Task instructions
Could you repeat the rows, starting with the first row and going on through the row containing "13: 11:42 -> 11:46", but change every "none" to "blank" and leave everything else as it is?

━━ Listed records ━━

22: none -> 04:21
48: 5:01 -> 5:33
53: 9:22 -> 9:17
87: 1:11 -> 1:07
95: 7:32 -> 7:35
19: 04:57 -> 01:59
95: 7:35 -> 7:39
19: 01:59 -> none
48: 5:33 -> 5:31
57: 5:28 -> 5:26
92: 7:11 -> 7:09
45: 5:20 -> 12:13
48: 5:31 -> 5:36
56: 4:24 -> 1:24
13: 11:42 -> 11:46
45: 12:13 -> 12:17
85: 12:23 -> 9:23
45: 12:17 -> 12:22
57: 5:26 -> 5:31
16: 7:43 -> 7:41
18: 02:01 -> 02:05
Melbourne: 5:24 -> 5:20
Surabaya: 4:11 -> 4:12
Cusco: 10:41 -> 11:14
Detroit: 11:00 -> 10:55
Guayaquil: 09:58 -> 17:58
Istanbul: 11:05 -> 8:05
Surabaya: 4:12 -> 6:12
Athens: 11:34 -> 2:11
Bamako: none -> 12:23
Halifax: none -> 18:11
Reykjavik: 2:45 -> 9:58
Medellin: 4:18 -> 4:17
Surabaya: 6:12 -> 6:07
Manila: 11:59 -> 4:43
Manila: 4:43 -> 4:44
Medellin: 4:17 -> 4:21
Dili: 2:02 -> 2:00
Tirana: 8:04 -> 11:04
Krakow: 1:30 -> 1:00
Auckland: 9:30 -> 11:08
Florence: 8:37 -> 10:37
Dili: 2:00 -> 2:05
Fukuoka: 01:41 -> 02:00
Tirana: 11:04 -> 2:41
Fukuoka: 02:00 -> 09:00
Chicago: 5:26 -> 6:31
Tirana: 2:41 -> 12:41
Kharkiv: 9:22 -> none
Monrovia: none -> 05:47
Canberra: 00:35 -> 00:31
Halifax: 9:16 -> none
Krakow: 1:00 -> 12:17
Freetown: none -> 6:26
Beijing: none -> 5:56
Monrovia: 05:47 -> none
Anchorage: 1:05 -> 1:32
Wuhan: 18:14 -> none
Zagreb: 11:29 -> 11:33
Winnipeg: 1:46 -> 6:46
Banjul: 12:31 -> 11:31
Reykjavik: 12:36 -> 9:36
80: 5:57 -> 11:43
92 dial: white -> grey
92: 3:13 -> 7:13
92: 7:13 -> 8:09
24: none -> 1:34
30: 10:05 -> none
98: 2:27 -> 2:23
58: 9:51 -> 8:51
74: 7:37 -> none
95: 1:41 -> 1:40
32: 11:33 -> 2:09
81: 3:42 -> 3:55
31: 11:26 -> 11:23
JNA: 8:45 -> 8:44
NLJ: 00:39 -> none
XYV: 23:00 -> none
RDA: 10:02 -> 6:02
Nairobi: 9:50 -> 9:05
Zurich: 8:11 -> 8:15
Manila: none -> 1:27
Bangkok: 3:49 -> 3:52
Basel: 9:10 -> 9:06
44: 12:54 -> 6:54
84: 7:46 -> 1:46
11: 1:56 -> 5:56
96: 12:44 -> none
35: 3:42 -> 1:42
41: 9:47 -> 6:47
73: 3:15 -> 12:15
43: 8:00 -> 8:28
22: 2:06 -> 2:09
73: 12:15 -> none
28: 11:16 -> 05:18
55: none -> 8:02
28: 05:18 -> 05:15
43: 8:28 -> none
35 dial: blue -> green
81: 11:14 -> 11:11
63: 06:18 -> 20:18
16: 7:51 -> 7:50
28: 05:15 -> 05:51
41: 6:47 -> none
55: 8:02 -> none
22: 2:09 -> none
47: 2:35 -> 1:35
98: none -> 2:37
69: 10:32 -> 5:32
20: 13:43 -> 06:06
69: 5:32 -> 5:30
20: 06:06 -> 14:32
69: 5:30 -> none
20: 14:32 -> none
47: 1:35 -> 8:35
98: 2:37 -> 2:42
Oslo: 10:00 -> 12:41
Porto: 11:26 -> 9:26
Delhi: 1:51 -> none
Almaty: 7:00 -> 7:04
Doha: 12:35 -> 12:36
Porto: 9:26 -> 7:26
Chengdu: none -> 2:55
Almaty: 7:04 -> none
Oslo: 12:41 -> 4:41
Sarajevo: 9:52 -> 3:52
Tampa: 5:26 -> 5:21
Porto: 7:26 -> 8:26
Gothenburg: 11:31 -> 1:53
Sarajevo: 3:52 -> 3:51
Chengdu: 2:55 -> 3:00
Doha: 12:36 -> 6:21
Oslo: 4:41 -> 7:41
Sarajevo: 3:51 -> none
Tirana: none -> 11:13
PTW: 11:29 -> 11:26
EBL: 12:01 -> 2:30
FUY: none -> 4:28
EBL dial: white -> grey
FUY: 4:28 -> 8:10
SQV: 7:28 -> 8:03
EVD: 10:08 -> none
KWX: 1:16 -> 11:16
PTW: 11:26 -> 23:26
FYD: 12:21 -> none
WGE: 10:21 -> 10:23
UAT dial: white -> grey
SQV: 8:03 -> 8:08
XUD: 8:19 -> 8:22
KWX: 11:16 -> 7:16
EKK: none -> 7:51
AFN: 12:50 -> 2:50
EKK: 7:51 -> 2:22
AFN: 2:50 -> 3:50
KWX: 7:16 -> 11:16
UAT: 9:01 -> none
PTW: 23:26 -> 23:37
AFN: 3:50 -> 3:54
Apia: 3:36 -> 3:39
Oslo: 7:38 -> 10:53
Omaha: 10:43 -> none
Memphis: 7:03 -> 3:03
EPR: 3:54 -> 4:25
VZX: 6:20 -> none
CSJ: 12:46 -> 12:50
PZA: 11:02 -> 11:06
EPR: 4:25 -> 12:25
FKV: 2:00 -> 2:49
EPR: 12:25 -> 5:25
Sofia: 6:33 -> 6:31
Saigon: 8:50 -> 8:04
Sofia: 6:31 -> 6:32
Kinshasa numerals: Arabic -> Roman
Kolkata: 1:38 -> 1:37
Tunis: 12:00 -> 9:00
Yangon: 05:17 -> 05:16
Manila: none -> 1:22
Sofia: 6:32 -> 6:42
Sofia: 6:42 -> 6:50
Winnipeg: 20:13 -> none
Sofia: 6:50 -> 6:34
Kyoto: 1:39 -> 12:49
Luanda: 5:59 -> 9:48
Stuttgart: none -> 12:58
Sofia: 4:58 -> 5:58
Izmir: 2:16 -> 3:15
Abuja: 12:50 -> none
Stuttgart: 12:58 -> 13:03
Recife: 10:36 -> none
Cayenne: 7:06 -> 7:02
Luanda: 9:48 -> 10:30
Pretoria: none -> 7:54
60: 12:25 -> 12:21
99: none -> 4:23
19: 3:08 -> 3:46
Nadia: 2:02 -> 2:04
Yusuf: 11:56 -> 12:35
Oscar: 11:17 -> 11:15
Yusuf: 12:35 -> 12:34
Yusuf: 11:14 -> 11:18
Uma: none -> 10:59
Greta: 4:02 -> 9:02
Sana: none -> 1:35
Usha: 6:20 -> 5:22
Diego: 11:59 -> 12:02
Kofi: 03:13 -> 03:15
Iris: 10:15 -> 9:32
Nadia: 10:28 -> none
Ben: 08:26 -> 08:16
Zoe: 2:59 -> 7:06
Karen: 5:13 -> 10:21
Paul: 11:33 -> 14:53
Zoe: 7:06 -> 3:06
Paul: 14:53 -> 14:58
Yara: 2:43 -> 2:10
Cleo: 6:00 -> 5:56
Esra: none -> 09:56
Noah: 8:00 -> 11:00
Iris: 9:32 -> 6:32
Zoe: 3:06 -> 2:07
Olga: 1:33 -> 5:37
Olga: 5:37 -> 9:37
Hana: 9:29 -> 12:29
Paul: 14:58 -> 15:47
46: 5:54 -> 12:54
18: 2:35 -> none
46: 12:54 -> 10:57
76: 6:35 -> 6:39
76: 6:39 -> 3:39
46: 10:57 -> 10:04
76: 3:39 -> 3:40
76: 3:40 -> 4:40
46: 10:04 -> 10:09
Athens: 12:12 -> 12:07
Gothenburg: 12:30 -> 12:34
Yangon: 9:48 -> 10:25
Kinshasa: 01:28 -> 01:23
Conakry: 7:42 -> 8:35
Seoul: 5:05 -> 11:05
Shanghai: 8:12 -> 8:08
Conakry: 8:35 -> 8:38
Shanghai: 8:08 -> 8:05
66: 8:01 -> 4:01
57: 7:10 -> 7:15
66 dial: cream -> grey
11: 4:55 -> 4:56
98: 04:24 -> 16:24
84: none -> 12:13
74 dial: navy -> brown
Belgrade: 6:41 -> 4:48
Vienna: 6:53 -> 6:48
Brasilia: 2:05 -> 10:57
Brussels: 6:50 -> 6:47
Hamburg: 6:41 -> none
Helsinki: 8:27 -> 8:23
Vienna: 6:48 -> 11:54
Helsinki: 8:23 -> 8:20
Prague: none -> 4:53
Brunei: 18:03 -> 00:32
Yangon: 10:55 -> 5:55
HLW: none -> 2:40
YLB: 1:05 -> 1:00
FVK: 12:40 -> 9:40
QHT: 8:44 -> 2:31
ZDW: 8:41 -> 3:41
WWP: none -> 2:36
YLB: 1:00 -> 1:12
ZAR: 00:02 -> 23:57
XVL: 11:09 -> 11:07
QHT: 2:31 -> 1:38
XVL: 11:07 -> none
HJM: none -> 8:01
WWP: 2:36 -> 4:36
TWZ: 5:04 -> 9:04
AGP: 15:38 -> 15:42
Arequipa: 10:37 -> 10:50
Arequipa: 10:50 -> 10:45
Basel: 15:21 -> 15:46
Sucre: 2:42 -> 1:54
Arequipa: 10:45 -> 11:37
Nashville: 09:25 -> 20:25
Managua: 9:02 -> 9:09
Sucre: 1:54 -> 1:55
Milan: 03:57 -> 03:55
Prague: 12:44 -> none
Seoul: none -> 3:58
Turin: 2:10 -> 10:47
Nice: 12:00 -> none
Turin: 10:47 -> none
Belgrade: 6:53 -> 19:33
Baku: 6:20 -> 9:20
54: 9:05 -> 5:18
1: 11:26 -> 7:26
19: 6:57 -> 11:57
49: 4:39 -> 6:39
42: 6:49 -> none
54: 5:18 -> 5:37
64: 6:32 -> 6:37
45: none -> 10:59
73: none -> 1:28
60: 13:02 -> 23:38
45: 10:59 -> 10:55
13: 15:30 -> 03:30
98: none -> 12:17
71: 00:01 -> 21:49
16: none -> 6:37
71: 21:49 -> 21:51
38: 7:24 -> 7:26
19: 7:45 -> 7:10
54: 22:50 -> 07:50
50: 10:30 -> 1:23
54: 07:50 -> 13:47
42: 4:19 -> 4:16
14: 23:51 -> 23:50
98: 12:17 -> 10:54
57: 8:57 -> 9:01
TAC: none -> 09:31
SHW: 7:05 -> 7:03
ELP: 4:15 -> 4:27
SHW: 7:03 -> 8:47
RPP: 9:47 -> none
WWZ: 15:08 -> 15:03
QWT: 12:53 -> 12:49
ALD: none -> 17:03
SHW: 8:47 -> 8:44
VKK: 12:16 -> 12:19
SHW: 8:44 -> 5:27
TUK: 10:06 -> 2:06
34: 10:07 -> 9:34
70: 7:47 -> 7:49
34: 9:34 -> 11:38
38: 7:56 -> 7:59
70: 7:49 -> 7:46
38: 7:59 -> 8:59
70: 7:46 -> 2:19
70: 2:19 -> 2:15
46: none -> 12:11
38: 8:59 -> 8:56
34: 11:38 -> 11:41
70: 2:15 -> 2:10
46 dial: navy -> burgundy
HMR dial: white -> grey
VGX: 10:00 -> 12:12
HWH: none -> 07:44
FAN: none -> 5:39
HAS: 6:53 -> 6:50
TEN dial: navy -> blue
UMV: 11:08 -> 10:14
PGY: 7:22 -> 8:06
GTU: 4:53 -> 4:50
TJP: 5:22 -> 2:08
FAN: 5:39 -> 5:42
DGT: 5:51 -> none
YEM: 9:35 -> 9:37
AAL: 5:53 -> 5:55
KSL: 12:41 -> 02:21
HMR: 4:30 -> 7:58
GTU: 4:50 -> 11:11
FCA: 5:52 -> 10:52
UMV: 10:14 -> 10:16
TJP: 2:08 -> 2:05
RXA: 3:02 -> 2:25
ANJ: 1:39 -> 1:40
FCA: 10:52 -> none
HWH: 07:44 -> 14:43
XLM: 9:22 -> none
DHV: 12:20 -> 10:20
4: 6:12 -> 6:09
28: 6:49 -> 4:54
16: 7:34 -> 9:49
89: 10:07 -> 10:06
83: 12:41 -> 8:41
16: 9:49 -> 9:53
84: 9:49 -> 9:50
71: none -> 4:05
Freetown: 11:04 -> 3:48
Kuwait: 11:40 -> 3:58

━━━

Finished task
22: blank -> 04:21
48: 5:01 -> 5:33
53: 9:22 -> 9:17
87: 1:11 -> 1:07
95: 7:32 -> 7:35
19: 04:57 -> 01:59
95: 7:35 -> 7:39
19: 01:59 -> blank
48: 5:33 -> 5:31
57: 5:28 -> 5:26
92: 7:11 -> 7:09
45: 5:20 -> 12:13
48: 5:31 -> 5:36
56: 4:24 -> 1:24
13: 11:42 -> 11:46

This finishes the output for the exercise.